_Requirement_
Repeat word for word, please, only the lines from the one that includes "LINE2 pin AO: GP14 -> GP12" through the final line of the data.

+===+

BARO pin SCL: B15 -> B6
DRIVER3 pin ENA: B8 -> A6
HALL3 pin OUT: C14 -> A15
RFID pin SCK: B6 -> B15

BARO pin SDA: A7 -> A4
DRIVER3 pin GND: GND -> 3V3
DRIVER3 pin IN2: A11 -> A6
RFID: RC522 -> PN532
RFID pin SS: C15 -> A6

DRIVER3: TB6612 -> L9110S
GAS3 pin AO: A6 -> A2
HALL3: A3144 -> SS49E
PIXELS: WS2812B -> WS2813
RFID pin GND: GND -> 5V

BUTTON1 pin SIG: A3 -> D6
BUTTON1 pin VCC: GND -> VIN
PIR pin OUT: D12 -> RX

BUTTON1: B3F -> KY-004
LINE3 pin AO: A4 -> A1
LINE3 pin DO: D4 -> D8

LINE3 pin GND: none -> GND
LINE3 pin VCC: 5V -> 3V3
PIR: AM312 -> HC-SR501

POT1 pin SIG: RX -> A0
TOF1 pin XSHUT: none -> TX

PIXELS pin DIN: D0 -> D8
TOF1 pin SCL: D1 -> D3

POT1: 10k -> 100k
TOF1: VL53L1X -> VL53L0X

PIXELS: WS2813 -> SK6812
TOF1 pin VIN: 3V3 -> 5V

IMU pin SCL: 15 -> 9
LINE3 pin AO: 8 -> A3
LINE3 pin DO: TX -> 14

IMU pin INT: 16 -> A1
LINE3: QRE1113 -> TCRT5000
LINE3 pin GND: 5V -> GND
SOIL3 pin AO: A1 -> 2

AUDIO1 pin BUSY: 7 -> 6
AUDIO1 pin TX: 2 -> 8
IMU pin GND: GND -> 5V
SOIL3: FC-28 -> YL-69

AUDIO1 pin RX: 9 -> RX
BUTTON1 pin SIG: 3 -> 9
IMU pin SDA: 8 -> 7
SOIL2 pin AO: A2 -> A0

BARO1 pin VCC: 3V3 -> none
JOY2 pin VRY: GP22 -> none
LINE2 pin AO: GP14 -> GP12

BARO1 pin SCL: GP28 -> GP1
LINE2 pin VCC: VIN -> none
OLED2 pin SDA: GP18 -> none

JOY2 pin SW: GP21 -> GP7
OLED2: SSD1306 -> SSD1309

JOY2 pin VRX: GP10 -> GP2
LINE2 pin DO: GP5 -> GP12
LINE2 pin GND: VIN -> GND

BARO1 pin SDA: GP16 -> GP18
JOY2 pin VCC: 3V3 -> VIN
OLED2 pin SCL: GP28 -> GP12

+===+

_Exercise solution_
LINE2 pin AO: GP14 -> GP12

BARO1 pin SCL: GP28 -> GP1
LINE2 pin VCC: VIN -> none
OLED2 pin SDA: GP18 -> none

JOY2 pin SW: GP21 -> GP7
OLED2: SSD1306 -> SSD1309

JOY2 pin VRX: GP10 -> GP2
LINE2 pin DO: GP5 -> GP12
LINE2 pin GND: VIN -> GND

BARO1 pin SDA: GP16 -> GP18
JOY2 pin VCC: 3V3 -> VIN
OLED2 pin SCL: GP28 -> GP12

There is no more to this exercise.